> [Aim of the task]
Word for word, copy all the data and drop the pictures.

> [Data for this exercise]

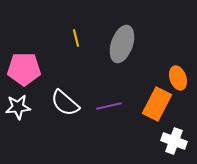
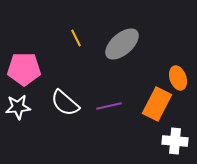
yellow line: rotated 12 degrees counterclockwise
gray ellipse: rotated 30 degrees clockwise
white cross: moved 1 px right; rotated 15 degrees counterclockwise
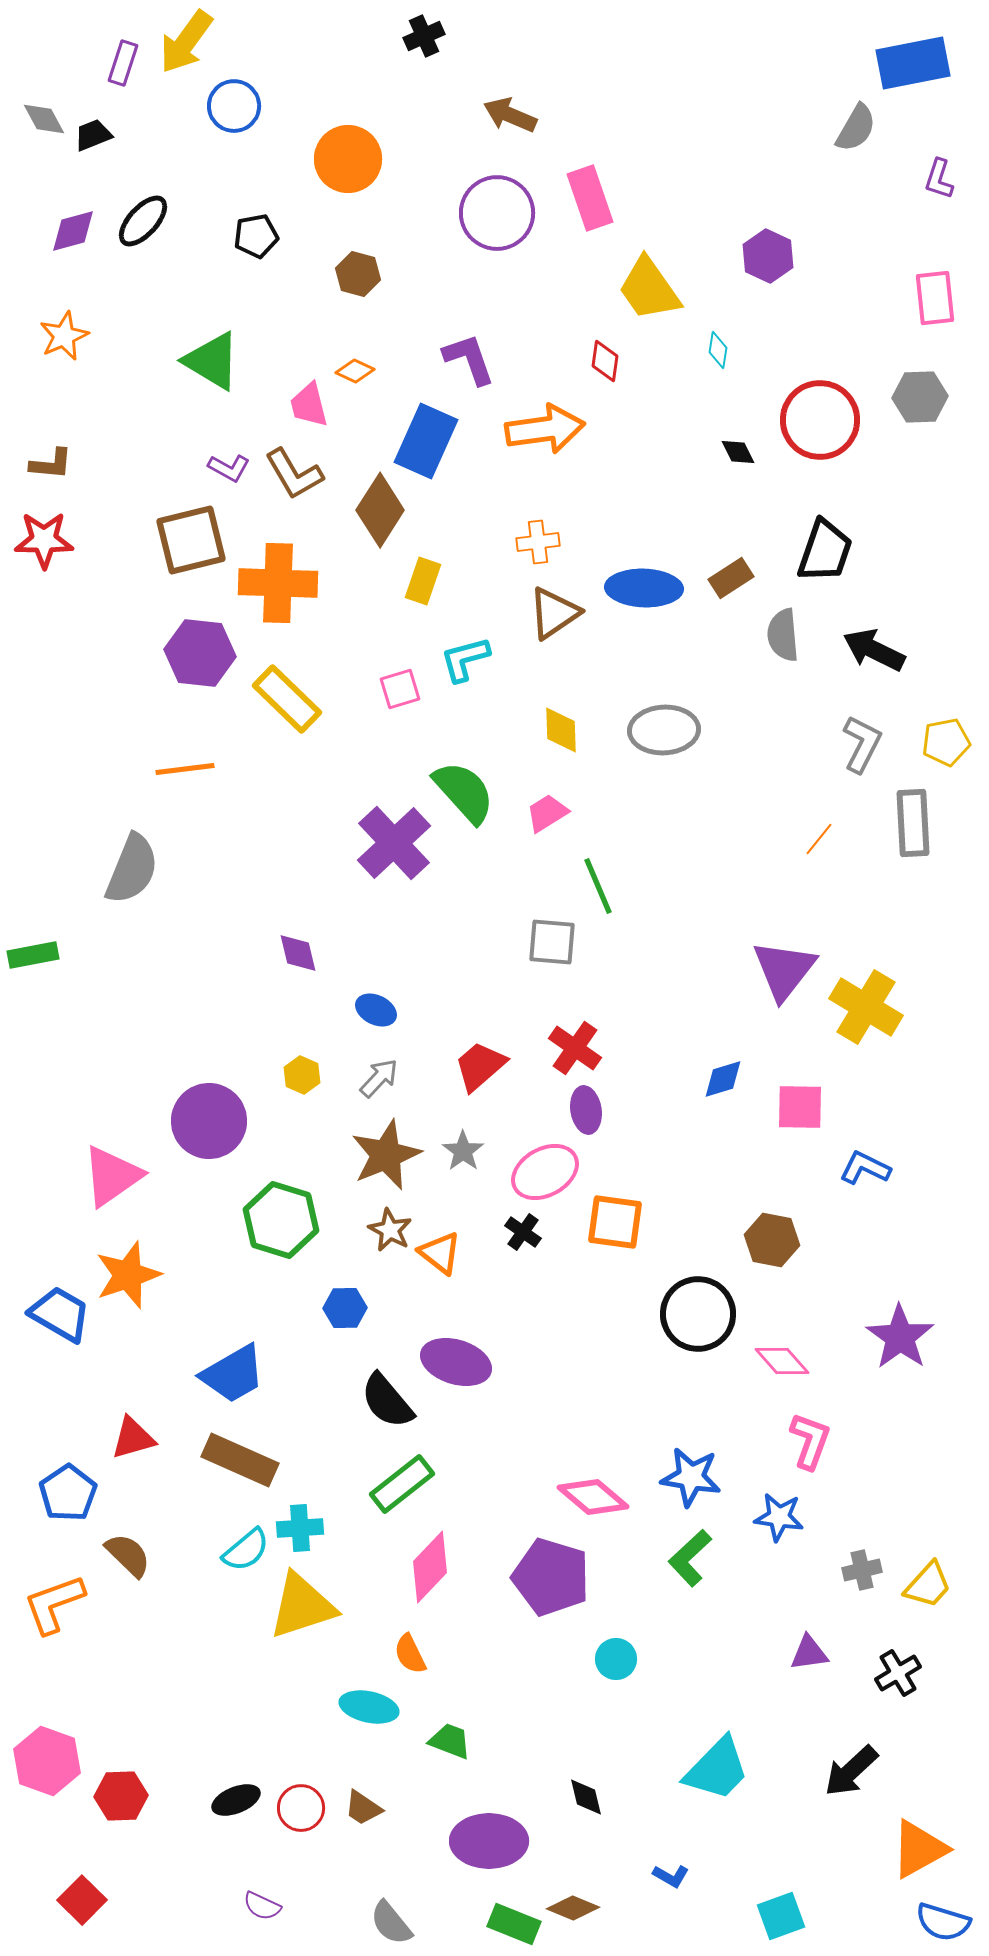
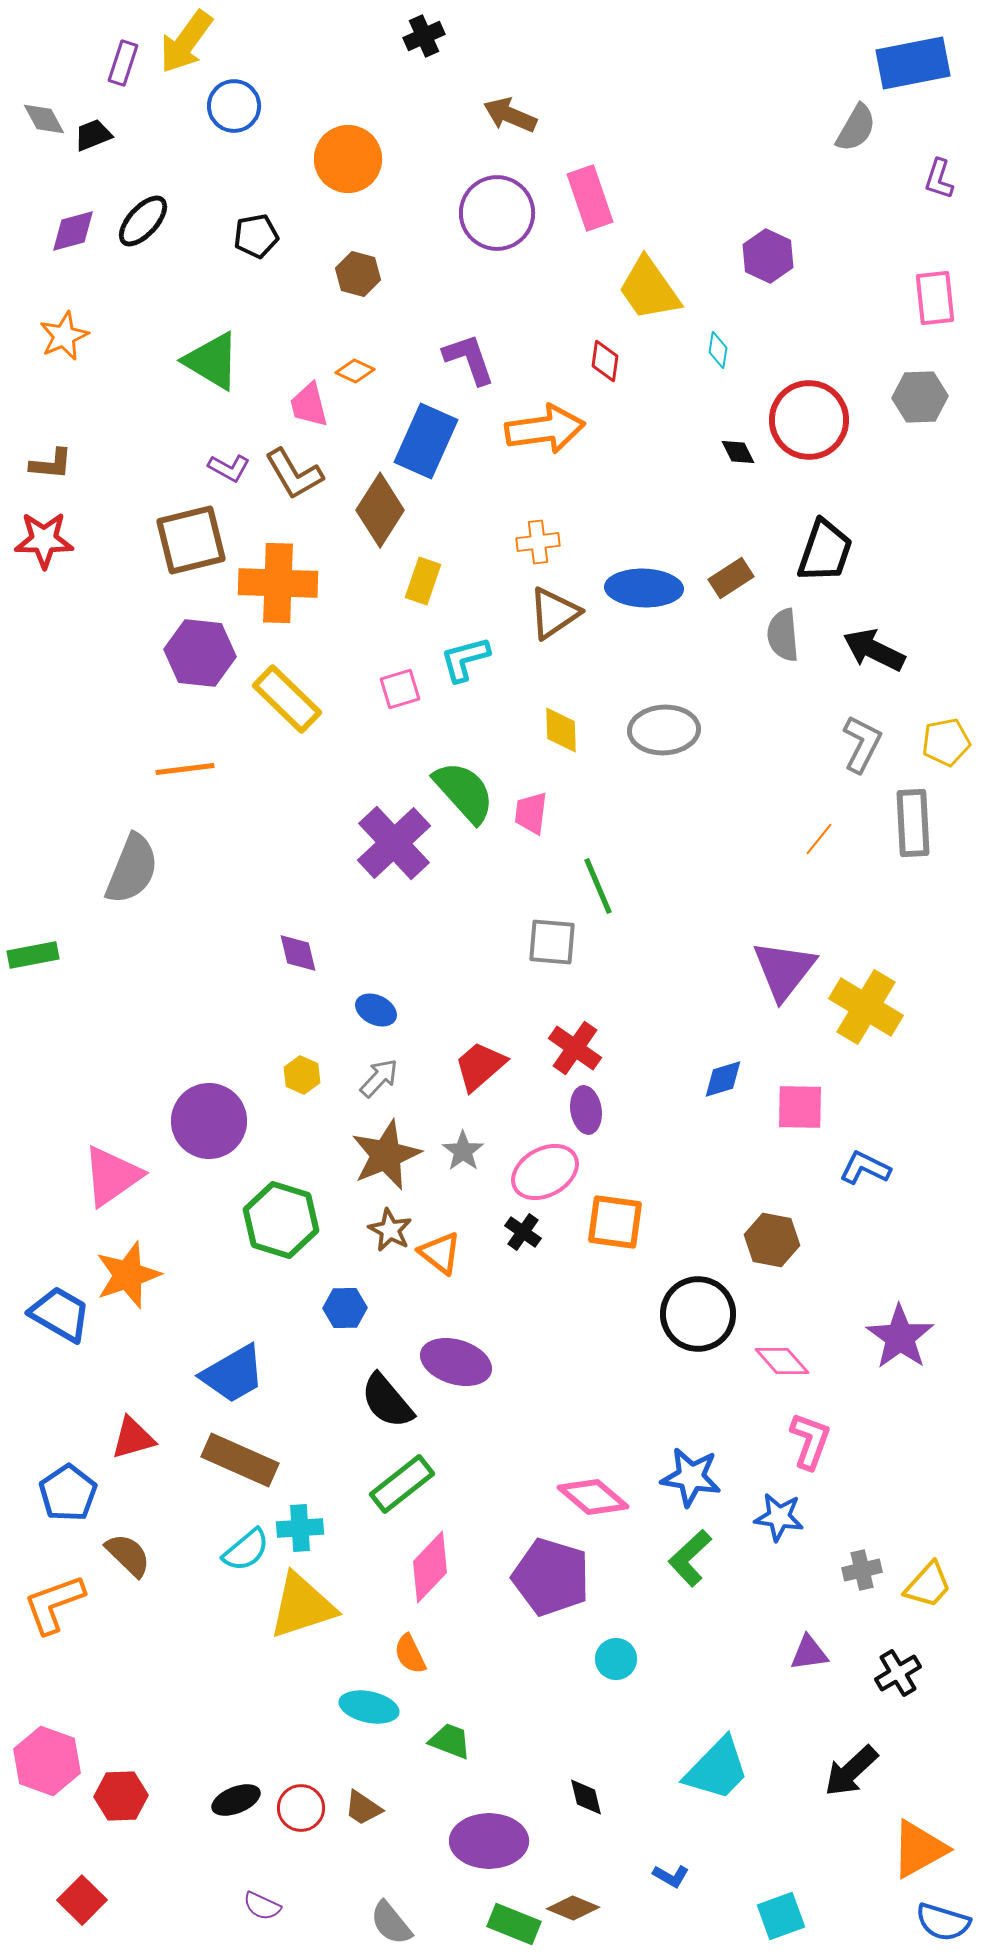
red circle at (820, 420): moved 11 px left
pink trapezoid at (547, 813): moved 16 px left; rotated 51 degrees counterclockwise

> [Response to this task]
yellow line: rotated 12 degrees counterclockwise
gray ellipse: rotated 30 degrees clockwise
white cross: moved 1 px right; rotated 15 degrees counterclockwise
red circle at (820, 420): moved 11 px left
pink trapezoid at (547, 813): moved 16 px left; rotated 51 degrees counterclockwise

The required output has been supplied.